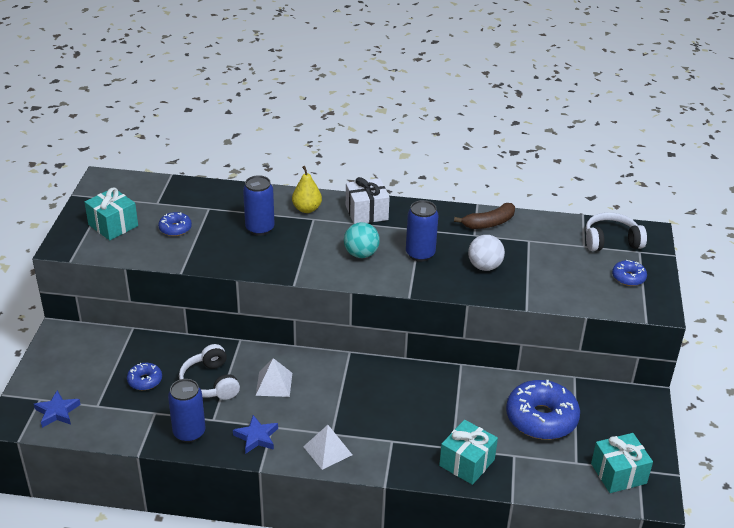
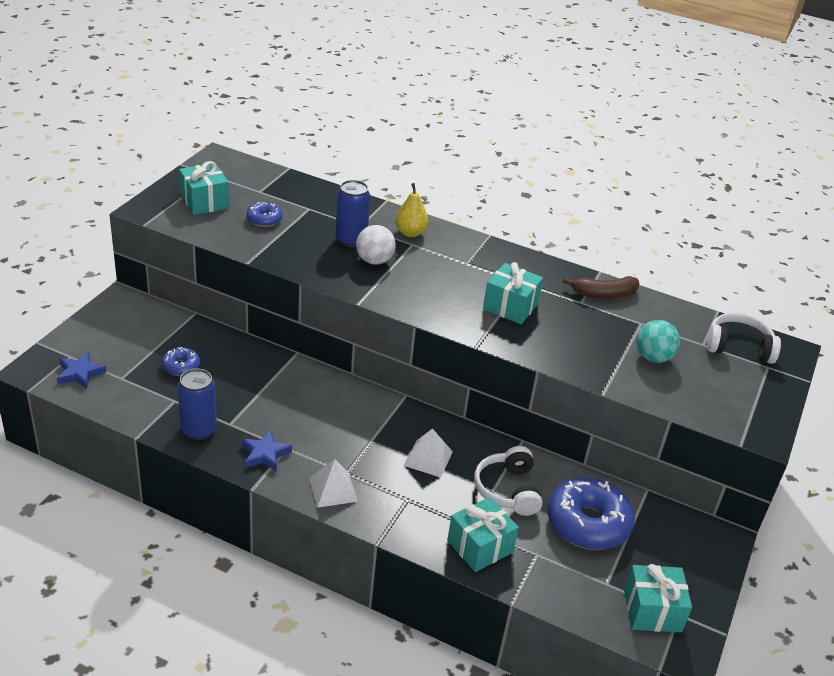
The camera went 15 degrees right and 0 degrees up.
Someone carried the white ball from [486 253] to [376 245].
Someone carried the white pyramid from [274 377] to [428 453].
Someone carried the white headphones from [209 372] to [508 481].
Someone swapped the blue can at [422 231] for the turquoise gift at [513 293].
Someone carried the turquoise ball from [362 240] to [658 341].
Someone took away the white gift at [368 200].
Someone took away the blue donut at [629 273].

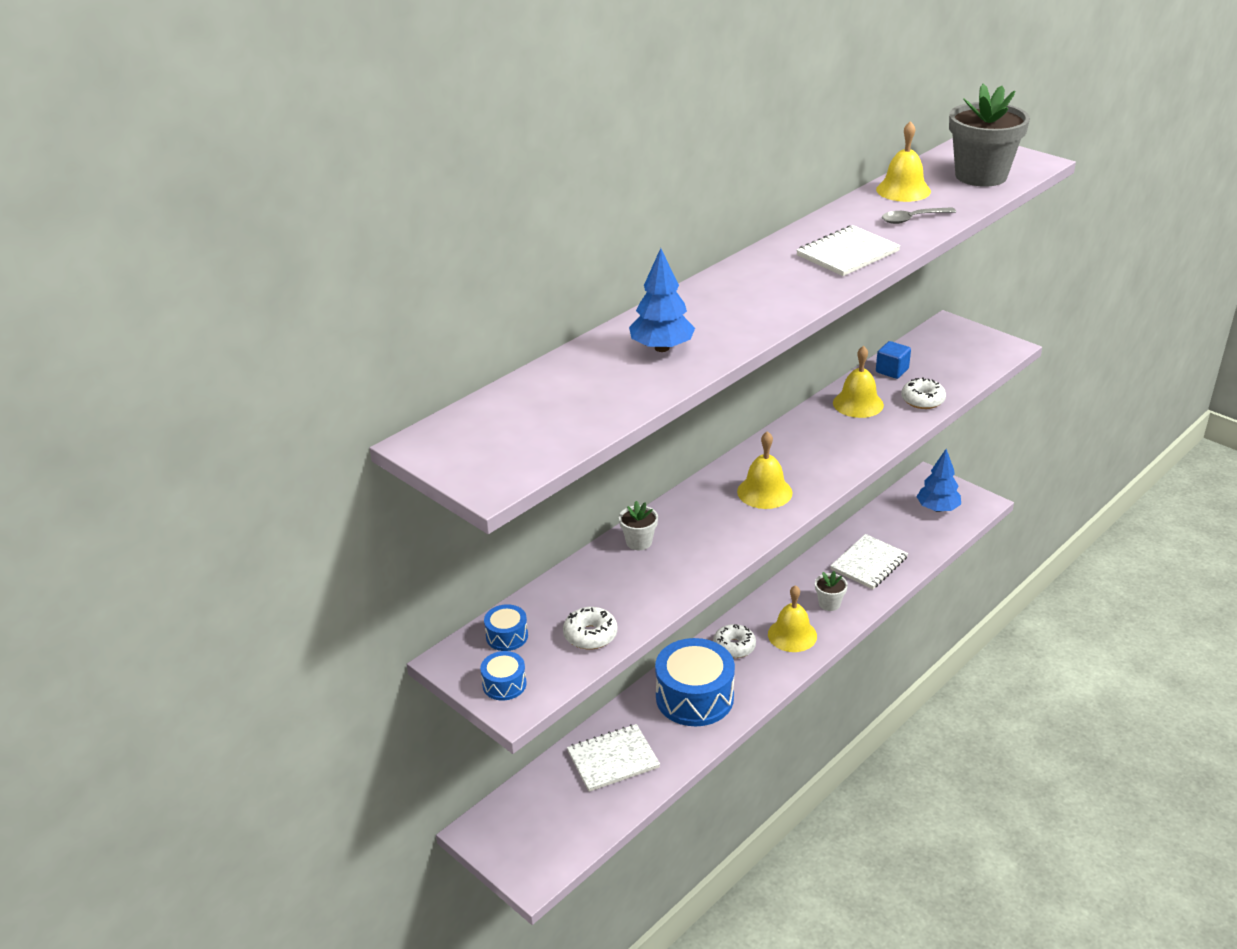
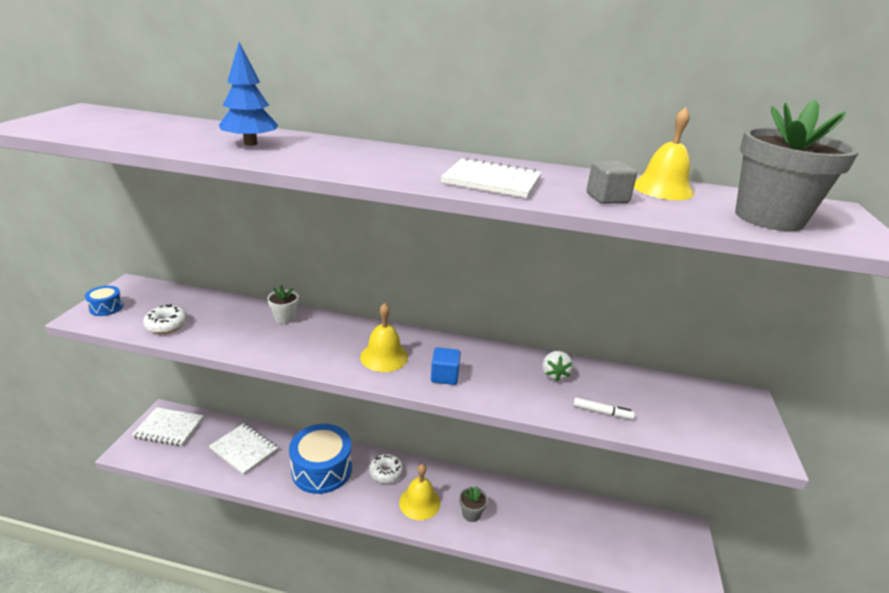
The camera went 55 degrees right and 5 degrees down.
Someone carried the white notebook from [869 561] to [168 426].
Someone carried the blue cube from [893 360] to [446 366].
Someone repainted the white flower pot at [831 591], which became the grey flower pot at [473 504].
Someone swapped the yellow bell at [858 382] for the white strawberry at [557 366].
Someone swapped the white donut at [923 393] for the white marker at [604 409].
Someone swapped the grey spoon at [919 215] for the grey cube at [611 182].
Someone took away the blue drum at [506 627].
Someone took away the blue tree at [938 480].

TASK INSTRUCTIONS. What should come out is the exact run of lines from the one holding "Someone swapped the white" through the end of the records above, and nothing besides.

WRITTEN RESPONSE.
Someone swapped the white donut at [923 393] for the white marker at [604 409].
Someone swapped the grey spoon at [919 215] for the grey cube at [611 182].
Someone took away the blue drum at [506 627].
Someone took away the blue tree at [938 480].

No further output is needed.